----- Extracted records

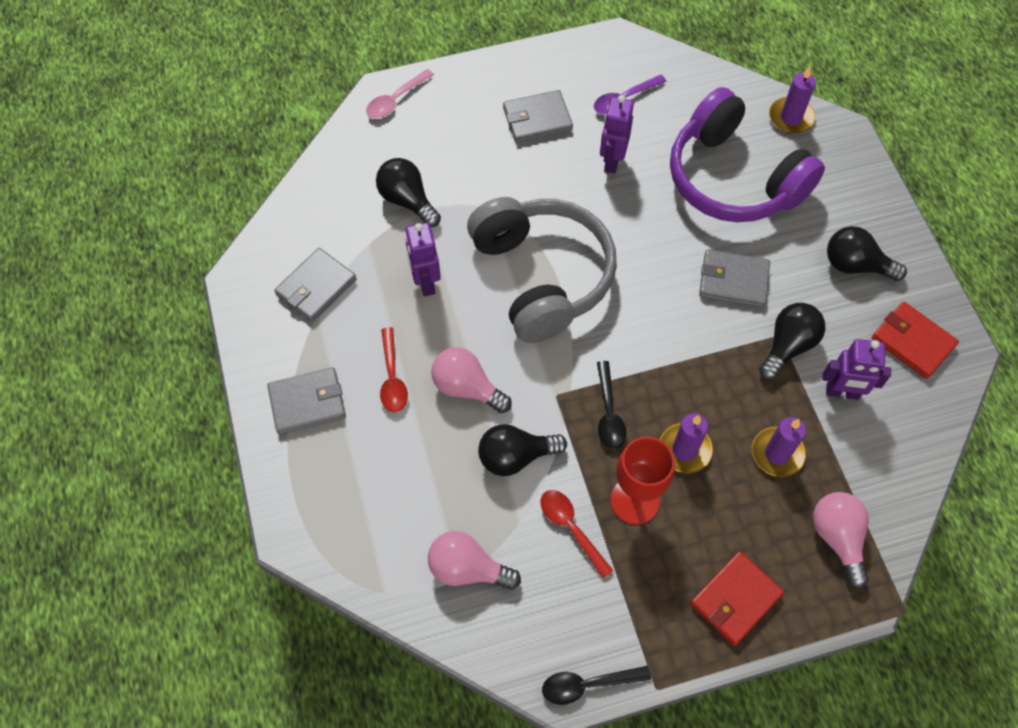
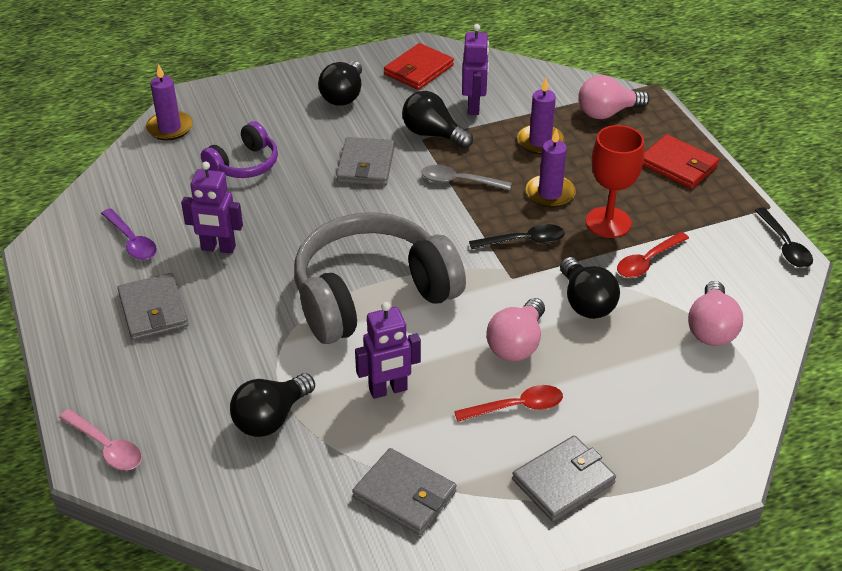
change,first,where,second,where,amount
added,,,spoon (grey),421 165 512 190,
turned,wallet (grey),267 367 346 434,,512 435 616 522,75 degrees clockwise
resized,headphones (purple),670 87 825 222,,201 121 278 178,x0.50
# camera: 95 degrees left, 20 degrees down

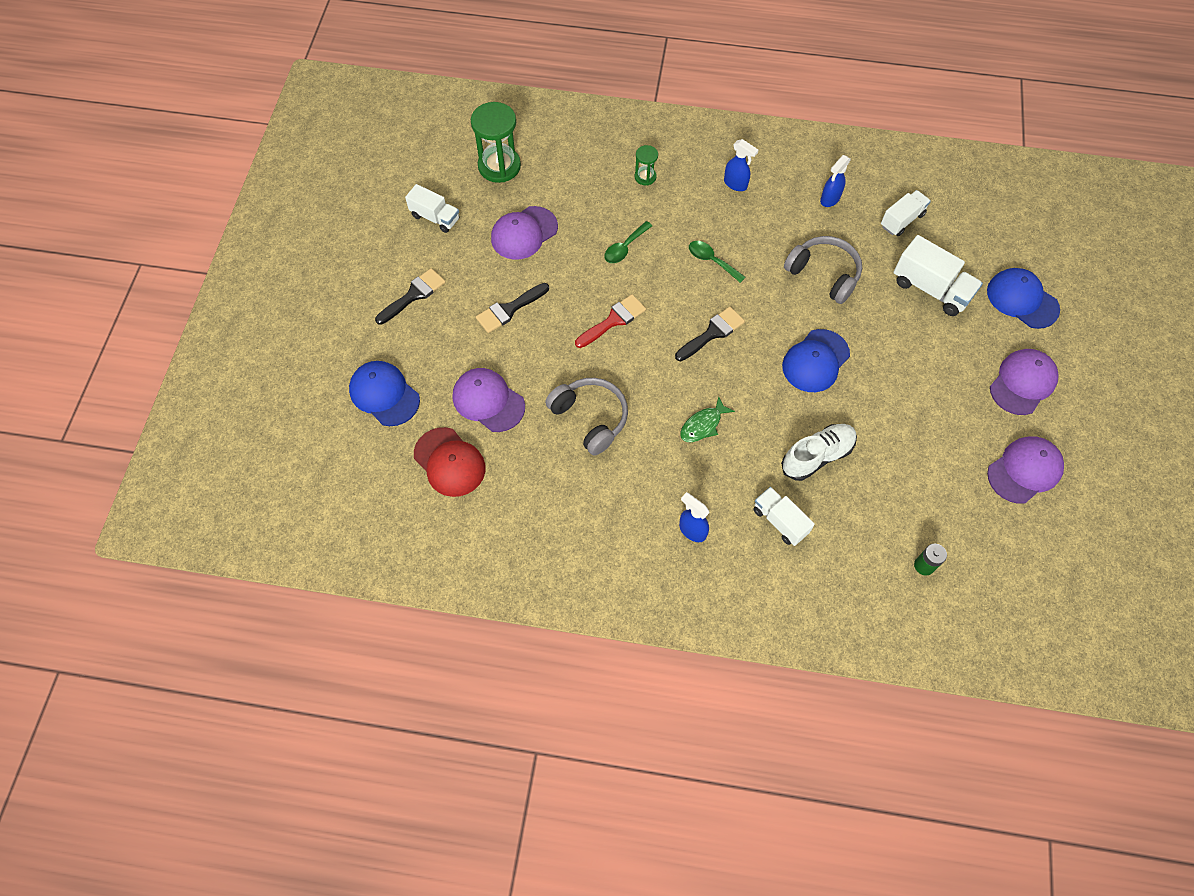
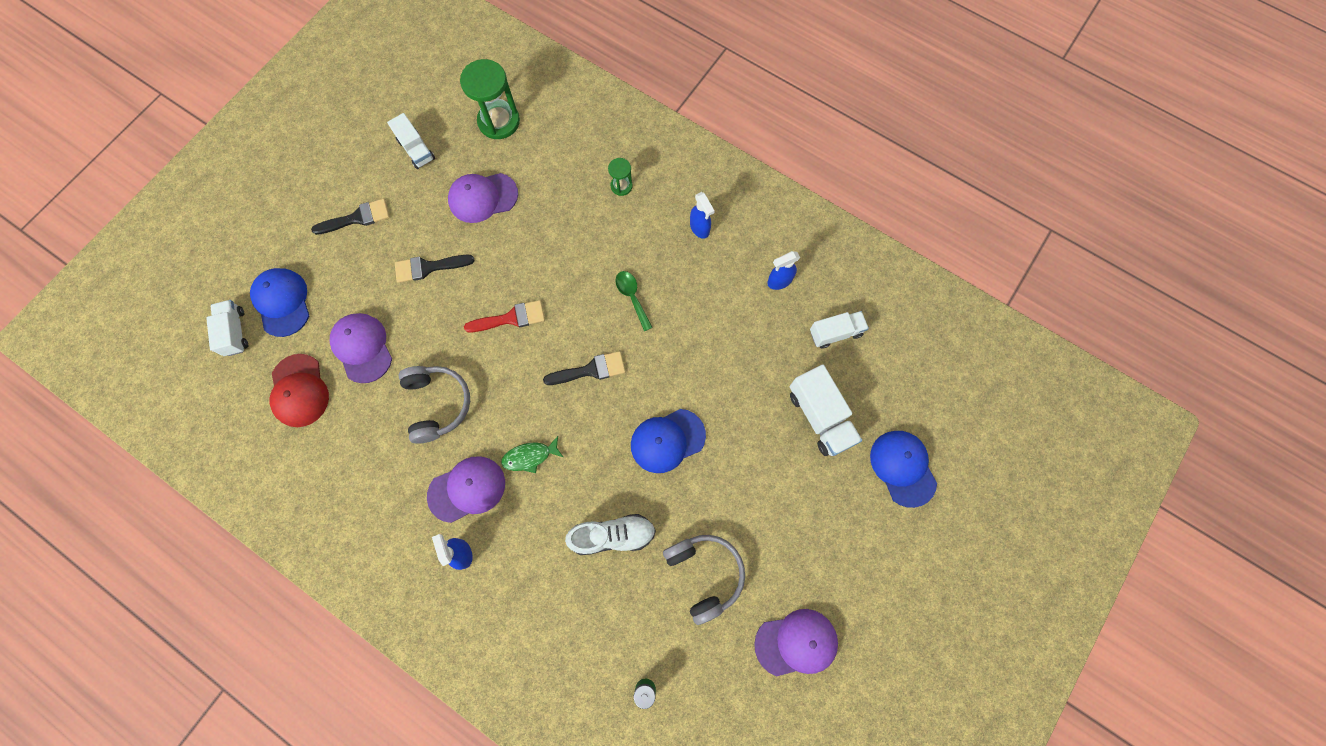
change,first,where,second,where,amount
removed,spoon (green),604 221 652 263,,,
moved,truck (white),753 487 815 546,,206 300 248 356,
moved,headphones (grey),784 236 862 304,,663 535 745 625,
moved,cap (purple),990 349 1058 415,,427 456 505 523,
# camera: 25 degrees right, 10 degrees up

----------

● Goal of the exercise: The required output is the line containing "turned,wallet (grey),267 367" plus every line after it to the end of the data, copied exactly and with no pictures.

● Response area:
turned,wallet (grey),267 367 346 434,,512 435 616 522,75 degrees clockwise
resized,headphones (purple),670 87 825 222,,201 121 278 178,x0.50
# camera: 95 degrees left, 20 degrees down

change,first,where,second,where,amount
removed,spoon (green),604 221 652 263,,,
moved,truck (white),753 487 815 546,,206 300 248 356,
moved,headphones (grey),784 236 862 304,,663 535 745 625,
moved,cap (purple),990 349 1058 415,,427 456 505 523,
# camera: 25 degrees right, 10 degrees up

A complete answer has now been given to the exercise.